Identify all lines in the data containing the string "LOAD". Copy them out.

===== Provided records

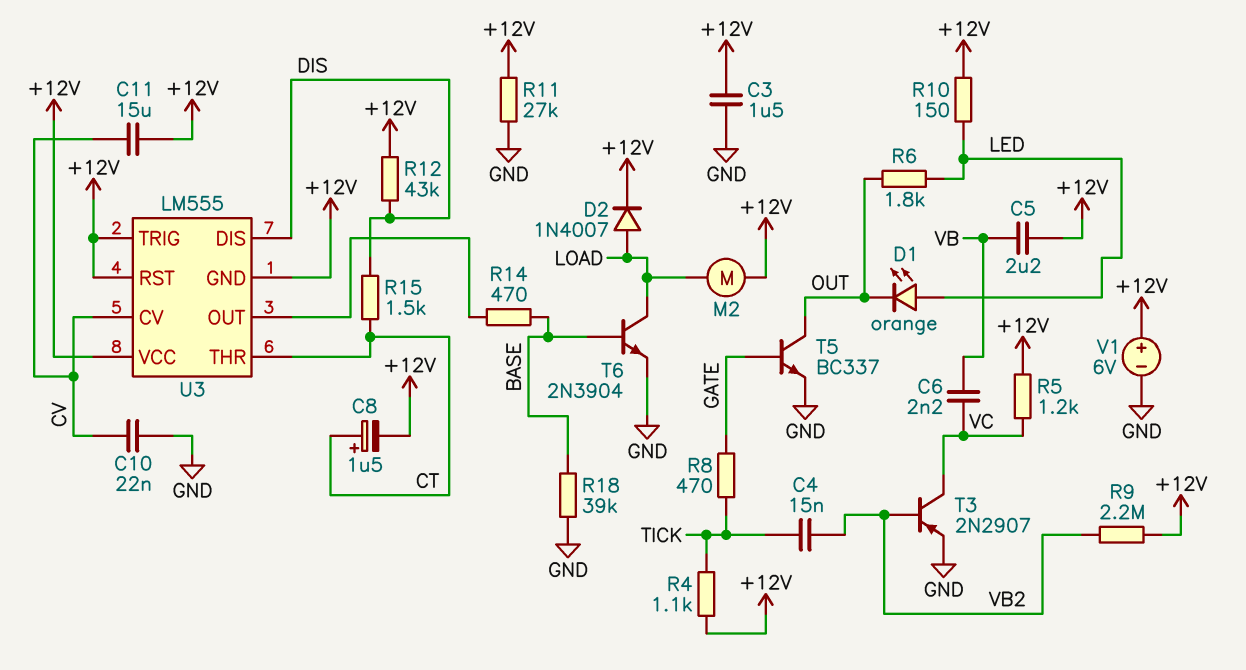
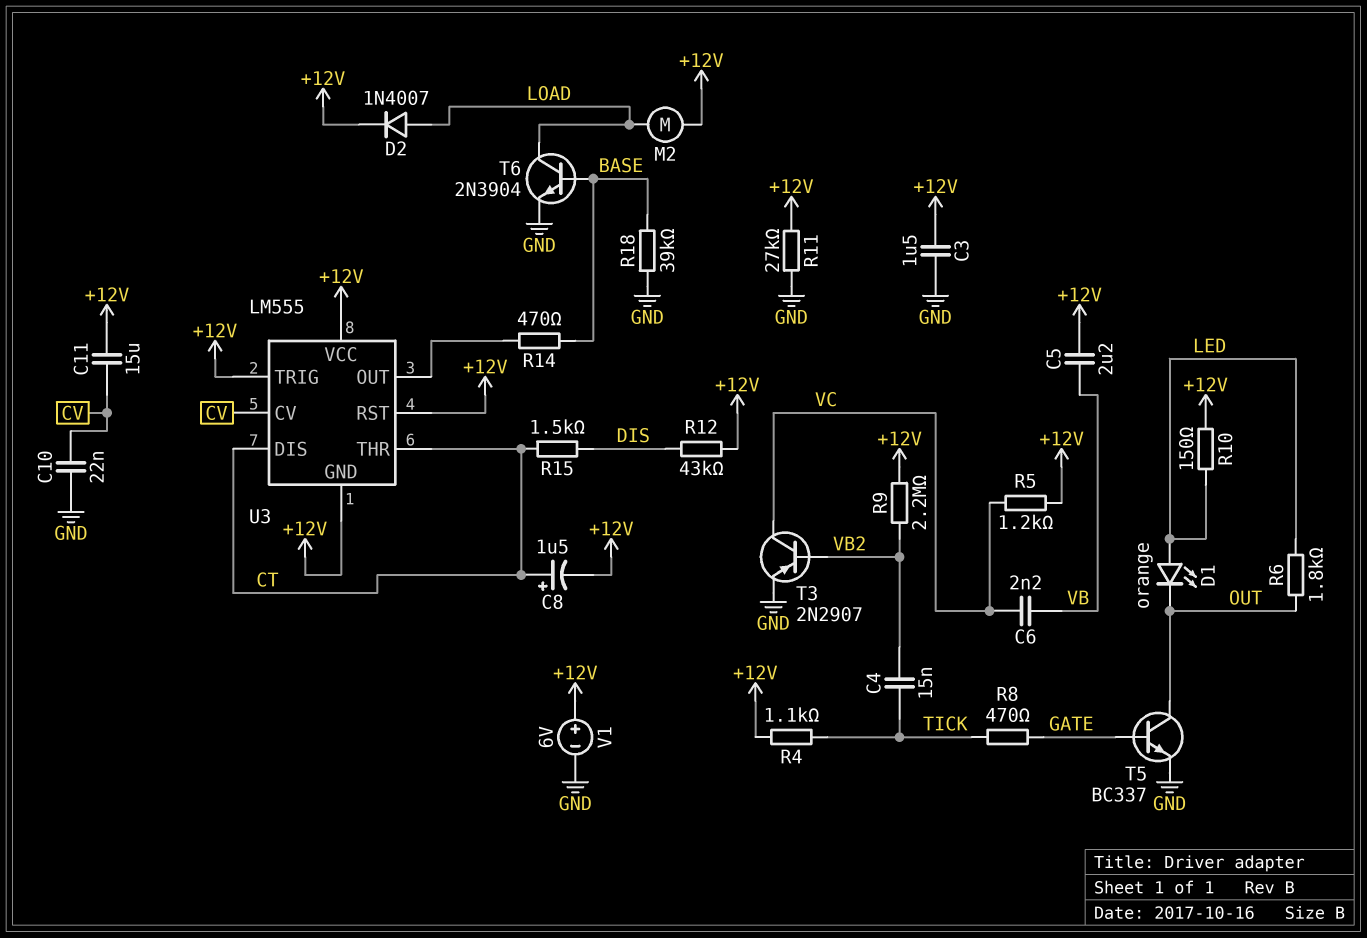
U3 pin DIS: DIS -> CT

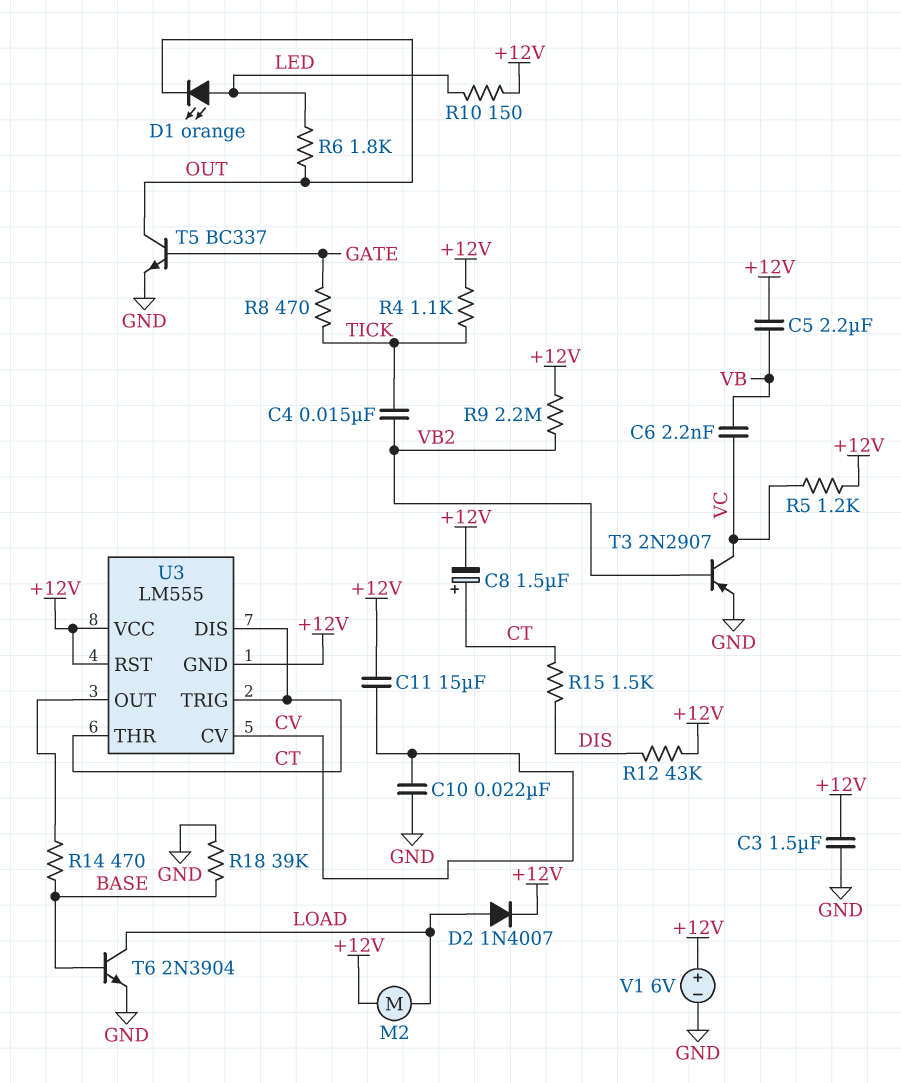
R11: 27k (+12V, GND) -> none
U3 pin TRIG: +12V -> CT

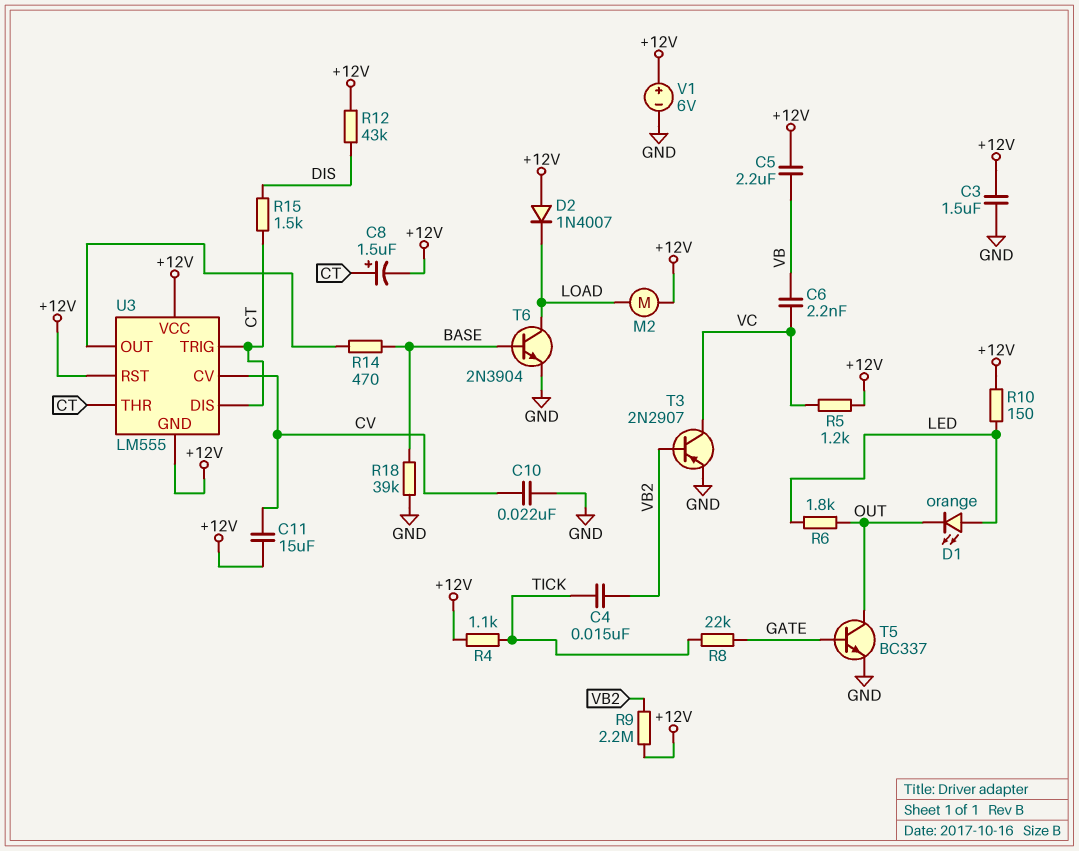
D2: diode 1N4007 (A LOAD, K +12V) -> diode 1N4007 (A +12V, K LOAD)
R8: 470 (GATE, TICK) -> 22k (GATE, TICK)

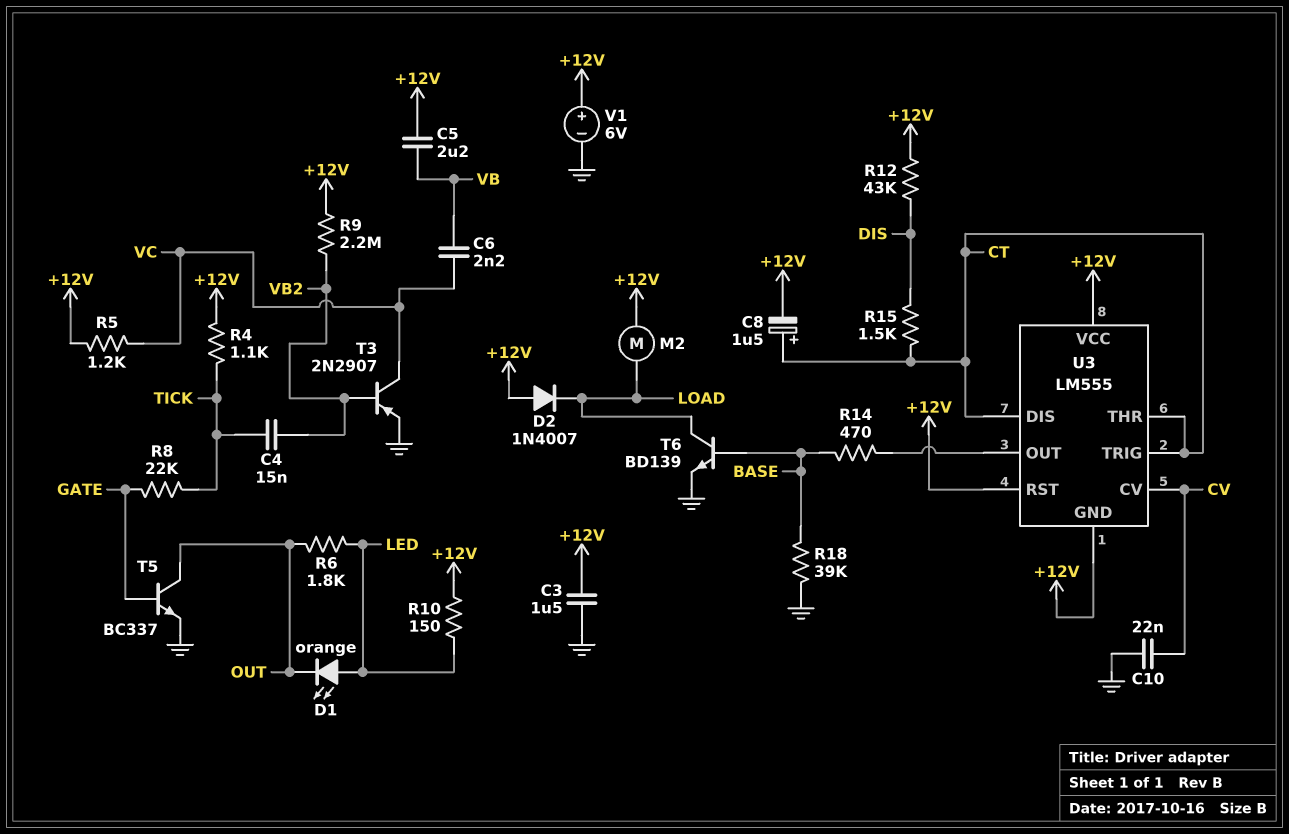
C11: 15uF (+12V, CV) -> none
T6: NPN 2N3904 (B BASE, C LOAD, E GND) -> NPN BD139 (B BASE, C LOAD, E GND)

==========

▶ Answer below
D2: diode 1N4007 (A LOAD, K +12V) -> diode 1N4007 (A +12V, K LOAD)
T6: NPN 2N3904 (B BASE, C LOAD, E GND) -> NPN BD139 (B BASE, C LOAD, E GND)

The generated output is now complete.